When a line in the entries below contains the word "none", copy that line.

** Material for this exercise **
+===+

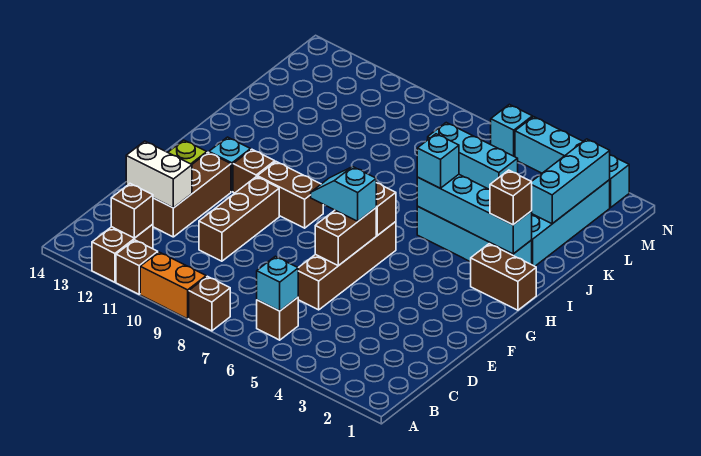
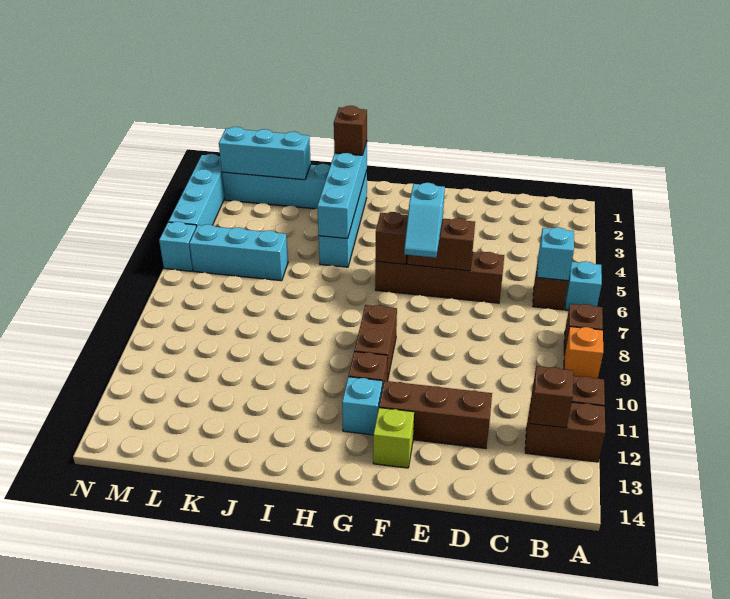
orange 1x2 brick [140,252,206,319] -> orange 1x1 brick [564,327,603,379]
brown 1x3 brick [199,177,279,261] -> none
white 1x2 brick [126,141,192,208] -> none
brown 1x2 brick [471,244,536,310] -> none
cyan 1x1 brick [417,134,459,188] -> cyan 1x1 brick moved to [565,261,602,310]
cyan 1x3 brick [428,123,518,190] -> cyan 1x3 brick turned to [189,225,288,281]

+===+

** Task answer **
brown 1x3 brick [199,177,279,261] -> none
white 1x2 brick [126,141,192,208] -> none
brown 1x2 brick [471,244,536,310] -> none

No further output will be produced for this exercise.